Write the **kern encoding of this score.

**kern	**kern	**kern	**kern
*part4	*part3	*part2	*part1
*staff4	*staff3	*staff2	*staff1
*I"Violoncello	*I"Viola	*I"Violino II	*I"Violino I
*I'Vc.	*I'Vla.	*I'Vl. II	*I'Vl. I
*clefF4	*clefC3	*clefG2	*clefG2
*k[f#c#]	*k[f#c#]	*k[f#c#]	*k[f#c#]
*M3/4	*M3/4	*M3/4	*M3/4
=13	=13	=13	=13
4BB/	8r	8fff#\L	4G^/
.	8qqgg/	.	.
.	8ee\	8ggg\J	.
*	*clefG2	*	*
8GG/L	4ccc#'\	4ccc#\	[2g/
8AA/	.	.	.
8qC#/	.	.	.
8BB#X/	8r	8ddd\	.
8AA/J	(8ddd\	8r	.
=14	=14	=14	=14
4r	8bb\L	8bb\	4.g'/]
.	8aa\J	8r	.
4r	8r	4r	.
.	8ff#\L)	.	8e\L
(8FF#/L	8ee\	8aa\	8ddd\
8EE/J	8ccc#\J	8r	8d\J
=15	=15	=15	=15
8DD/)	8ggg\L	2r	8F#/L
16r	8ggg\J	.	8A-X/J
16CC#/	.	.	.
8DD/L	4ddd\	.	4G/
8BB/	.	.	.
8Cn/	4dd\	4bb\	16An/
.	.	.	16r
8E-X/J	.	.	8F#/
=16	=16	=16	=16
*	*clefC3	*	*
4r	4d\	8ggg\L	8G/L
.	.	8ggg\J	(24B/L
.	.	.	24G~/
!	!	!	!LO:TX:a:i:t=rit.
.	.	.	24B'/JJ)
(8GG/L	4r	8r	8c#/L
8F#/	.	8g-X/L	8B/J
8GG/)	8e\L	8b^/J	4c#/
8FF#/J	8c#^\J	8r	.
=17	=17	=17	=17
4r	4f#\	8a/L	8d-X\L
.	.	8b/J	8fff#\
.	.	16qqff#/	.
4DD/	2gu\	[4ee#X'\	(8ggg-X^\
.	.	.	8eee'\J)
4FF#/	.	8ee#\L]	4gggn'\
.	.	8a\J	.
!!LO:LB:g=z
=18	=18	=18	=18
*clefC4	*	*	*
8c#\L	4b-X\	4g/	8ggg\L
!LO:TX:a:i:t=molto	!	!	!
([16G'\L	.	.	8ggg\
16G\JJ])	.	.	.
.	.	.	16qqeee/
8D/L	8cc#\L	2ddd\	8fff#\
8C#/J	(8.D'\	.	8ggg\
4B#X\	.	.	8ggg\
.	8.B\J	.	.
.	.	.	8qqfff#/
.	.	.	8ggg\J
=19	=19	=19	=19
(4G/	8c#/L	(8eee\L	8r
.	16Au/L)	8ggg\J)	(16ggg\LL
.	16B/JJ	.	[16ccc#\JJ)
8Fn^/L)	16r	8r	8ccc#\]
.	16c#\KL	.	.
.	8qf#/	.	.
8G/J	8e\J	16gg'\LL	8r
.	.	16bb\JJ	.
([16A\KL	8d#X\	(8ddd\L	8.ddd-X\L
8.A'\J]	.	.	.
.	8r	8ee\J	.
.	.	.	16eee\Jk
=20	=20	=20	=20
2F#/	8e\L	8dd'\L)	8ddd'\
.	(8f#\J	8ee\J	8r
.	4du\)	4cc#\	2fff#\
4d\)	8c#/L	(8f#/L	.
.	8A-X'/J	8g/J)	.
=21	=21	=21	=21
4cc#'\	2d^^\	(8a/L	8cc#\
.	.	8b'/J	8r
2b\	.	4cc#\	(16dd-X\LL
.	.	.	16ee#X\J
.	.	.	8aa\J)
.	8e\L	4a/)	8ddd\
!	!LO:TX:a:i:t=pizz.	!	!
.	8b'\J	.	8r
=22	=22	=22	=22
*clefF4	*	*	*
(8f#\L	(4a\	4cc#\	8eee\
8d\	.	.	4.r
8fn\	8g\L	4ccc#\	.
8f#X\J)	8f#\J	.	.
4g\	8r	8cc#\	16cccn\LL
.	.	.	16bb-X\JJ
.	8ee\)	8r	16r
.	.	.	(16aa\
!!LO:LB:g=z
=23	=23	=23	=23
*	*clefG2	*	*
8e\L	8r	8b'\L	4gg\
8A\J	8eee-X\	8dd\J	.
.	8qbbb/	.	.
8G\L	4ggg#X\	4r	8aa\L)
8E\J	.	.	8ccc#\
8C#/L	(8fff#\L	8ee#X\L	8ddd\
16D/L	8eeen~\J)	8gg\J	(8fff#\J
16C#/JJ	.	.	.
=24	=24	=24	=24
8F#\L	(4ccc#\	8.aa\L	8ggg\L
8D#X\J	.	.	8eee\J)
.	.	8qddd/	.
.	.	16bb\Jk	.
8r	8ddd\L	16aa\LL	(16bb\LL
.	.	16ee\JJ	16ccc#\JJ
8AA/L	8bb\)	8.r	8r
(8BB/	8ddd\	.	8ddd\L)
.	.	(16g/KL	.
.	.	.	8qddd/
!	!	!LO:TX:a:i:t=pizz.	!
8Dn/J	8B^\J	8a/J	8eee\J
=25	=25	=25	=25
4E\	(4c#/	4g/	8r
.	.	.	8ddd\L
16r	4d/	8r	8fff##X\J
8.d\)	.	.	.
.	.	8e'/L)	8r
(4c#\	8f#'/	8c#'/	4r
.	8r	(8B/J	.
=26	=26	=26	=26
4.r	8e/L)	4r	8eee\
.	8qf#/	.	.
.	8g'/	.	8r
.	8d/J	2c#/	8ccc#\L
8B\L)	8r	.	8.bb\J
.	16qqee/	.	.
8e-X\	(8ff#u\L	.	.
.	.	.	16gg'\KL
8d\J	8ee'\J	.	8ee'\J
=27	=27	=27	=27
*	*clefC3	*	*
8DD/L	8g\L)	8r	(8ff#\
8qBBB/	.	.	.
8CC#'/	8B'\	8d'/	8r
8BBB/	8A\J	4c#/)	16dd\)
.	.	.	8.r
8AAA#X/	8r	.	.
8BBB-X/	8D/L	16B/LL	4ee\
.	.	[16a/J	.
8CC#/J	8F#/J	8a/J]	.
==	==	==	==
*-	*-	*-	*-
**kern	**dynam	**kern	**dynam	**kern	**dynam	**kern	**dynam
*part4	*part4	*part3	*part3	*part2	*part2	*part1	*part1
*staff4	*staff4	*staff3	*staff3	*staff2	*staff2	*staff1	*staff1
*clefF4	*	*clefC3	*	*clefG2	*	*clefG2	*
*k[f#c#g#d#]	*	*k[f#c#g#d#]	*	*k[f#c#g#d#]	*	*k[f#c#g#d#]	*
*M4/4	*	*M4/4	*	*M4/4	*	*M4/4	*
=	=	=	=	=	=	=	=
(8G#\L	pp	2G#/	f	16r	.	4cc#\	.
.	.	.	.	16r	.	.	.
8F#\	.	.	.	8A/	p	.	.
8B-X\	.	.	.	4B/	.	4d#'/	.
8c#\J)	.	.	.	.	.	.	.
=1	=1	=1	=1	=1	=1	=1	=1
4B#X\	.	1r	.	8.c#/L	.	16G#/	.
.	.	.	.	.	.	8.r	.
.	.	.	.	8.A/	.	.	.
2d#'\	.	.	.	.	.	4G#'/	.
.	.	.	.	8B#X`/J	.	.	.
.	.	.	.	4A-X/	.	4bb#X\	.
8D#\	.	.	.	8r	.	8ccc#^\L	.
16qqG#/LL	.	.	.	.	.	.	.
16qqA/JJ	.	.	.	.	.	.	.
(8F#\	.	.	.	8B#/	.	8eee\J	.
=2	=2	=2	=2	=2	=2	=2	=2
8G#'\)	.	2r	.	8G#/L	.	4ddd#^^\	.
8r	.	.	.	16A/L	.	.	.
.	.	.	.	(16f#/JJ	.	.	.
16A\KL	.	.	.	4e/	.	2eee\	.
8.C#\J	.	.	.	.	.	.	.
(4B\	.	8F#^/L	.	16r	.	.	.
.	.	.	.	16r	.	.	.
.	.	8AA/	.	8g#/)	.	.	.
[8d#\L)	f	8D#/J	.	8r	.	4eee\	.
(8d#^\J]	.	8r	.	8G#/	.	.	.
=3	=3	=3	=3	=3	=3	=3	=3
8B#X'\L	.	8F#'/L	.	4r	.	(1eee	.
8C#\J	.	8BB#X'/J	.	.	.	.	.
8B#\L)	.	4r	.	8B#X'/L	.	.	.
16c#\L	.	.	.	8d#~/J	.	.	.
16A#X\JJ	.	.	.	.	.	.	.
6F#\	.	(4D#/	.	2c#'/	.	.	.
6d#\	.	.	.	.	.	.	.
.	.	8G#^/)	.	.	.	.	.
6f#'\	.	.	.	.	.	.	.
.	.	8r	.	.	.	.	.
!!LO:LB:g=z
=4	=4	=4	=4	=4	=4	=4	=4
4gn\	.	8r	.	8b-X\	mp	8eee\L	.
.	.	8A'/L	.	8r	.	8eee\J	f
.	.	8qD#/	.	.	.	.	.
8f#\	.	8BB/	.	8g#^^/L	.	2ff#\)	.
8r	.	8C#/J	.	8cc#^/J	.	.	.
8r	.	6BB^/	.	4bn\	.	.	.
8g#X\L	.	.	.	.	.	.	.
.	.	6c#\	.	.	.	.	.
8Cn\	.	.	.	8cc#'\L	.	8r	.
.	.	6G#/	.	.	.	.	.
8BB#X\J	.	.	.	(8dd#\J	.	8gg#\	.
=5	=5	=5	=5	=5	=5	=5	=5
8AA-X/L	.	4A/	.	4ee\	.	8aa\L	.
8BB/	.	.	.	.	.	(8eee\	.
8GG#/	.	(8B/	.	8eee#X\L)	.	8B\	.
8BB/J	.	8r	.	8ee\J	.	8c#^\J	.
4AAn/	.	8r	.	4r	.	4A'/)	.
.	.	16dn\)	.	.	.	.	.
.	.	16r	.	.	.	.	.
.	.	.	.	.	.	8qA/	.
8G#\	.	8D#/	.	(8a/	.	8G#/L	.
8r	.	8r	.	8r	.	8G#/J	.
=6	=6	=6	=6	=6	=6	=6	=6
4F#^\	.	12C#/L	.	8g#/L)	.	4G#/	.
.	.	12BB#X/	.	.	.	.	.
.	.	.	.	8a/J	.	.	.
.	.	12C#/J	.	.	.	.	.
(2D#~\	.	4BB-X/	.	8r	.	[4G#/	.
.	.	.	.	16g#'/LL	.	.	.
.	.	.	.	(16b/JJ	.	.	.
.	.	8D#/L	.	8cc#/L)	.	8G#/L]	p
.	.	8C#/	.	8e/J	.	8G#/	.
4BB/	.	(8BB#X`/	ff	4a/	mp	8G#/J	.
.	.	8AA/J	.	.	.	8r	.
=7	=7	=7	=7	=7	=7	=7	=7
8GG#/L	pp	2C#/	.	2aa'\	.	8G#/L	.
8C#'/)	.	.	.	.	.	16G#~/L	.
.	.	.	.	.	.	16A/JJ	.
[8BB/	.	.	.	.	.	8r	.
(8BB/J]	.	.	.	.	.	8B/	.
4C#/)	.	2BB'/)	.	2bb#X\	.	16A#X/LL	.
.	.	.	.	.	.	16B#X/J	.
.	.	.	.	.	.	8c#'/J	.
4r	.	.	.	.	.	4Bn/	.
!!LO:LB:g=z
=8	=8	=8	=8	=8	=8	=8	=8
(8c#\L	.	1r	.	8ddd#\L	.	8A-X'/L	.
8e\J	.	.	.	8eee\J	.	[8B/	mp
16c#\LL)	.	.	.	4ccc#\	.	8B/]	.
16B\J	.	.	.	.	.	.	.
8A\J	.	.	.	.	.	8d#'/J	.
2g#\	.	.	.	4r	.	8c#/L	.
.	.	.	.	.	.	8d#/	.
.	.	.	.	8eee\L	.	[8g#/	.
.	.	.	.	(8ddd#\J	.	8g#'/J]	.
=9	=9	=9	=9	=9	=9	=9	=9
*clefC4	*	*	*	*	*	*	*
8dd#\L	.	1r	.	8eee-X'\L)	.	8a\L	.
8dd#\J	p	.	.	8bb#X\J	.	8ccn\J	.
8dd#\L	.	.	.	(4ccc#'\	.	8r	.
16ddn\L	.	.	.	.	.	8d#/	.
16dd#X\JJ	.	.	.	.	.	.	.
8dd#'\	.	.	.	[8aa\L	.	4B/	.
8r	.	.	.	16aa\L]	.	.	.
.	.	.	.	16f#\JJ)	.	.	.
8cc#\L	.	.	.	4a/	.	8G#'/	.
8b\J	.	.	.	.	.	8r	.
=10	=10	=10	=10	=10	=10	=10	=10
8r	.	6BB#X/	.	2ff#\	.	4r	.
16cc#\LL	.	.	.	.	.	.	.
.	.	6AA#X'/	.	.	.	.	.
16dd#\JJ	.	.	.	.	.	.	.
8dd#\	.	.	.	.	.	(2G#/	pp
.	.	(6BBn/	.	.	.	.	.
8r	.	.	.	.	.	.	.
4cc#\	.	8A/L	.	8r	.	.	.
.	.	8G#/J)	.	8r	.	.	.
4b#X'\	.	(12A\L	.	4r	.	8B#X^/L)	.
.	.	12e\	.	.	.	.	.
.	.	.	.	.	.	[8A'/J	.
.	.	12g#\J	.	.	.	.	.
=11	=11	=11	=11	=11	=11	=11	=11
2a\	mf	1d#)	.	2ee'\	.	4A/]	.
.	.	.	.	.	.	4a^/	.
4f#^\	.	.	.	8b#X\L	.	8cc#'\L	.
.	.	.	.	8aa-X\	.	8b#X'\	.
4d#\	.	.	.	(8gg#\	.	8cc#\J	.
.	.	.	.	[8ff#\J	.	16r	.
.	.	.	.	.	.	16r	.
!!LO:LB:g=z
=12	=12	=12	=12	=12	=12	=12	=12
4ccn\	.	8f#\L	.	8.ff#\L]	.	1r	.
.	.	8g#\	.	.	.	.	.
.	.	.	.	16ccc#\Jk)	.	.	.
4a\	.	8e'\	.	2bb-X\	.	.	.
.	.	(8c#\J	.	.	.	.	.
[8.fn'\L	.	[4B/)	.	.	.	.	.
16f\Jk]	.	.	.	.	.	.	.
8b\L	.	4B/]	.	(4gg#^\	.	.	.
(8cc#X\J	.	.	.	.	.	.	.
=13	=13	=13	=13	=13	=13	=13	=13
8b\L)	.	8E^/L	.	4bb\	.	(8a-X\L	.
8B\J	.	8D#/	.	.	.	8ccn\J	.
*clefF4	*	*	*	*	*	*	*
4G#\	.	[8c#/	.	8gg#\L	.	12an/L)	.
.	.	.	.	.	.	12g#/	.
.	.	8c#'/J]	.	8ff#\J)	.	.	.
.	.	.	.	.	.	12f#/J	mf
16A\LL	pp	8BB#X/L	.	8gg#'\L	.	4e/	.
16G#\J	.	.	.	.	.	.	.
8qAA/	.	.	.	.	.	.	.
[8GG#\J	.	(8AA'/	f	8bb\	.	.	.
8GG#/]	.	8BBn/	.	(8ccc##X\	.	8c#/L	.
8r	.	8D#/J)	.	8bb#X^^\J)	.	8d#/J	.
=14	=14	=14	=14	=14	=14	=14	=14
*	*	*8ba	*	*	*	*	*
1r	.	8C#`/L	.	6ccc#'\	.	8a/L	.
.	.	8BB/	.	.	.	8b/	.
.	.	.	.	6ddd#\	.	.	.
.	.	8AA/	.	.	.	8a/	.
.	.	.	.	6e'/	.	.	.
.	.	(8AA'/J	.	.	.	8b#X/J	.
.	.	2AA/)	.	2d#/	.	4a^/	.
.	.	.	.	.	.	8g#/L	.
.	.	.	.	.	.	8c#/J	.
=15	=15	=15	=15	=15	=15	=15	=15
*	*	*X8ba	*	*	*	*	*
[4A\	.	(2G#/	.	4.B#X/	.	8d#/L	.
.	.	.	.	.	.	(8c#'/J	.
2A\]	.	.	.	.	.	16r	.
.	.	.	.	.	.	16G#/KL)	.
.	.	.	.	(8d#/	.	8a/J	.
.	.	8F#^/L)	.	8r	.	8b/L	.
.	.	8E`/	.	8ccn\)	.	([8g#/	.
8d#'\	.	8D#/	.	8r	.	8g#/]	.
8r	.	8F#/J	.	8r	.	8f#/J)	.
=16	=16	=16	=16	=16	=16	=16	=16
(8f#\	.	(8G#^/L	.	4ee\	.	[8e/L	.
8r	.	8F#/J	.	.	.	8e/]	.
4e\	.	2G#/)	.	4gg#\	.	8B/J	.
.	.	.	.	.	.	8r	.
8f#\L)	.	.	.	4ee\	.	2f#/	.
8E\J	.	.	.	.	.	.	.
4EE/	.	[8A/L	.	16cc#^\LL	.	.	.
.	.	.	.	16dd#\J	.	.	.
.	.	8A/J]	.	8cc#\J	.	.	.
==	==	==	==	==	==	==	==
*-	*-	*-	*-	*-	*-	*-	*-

- _DETALLES DEL EJERCICIO_: Cuenta las líneas de los registros en las que aparece la cadena "kern", distinguiendo entre mayúsculas y minúsculas. Responde solo con el número.

- _RESPUESTA COMPLETA_: 3